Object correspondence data
※
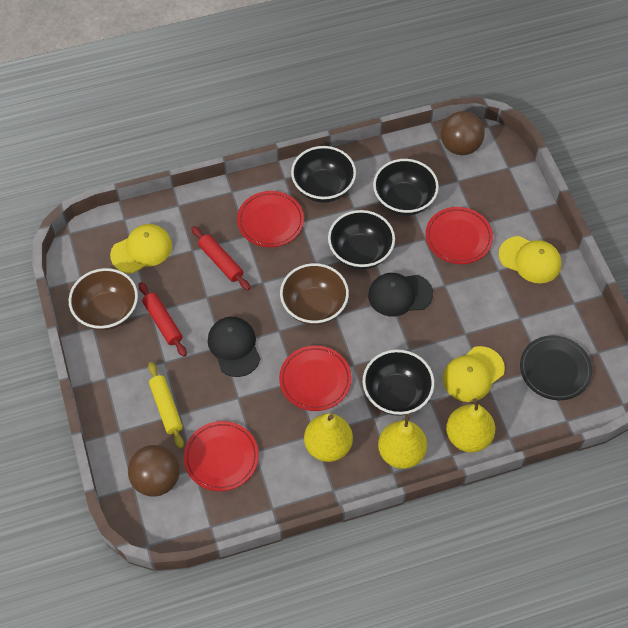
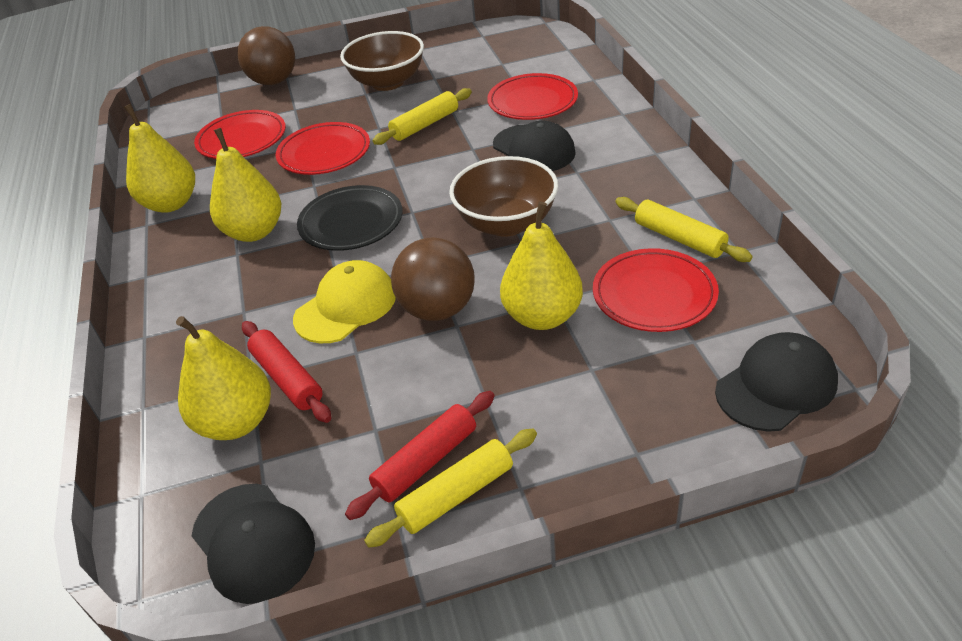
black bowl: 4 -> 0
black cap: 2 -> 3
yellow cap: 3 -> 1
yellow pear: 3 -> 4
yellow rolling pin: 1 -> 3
※
=== What is required ===
Could you please write out the entries exactly as they are, with every picture left out?

=== The answer ===
black bowl: 4 -> 0
black cap: 2 -> 3
yellow cap: 3 -> 1
yellow pear: 3 -> 4
yellow rolling pin: 1 -> 3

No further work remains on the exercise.